What the exercise asks:
Lift out, unaltered, the lines of the material below between the line holding "R6: 22k (SIG, U1/PA6) -> 22k (EXT, U1/PA6)" and the line holding "R10: none -> 2.4k (COIL, VDD)", counting both.

Available records:
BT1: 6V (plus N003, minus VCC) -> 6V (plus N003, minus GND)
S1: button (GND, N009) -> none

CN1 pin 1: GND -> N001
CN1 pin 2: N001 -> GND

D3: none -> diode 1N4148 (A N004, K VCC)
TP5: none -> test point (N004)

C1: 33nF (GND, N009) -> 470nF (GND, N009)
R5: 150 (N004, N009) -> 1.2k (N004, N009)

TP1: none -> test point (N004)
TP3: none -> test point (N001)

...

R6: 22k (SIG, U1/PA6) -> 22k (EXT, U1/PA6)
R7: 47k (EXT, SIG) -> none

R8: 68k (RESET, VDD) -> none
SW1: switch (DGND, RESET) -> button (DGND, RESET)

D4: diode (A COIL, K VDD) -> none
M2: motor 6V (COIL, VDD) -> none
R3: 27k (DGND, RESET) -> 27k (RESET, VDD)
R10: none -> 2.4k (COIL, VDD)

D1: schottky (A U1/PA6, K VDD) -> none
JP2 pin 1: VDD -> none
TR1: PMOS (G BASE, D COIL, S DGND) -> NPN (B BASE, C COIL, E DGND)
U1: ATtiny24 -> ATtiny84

Response area:
R6: 22k (SIG, U1/PA6) -> 22k (EXT, U1/PA6)
R7: 47k (EXT, SIG) -> none

R8: 68k (RESET, VDD) -> none
SW1: switch (DGND, RESET) -> button (DGND, RESET)

D4: diode (A COIL, K VDD) -> none
M2: motor 6V (COIL, VDD) -> none
R3: 27k (DGND, RESET) -> 27k (RESET, VDD)
R10: none -> 2.4k (COIL, VDD)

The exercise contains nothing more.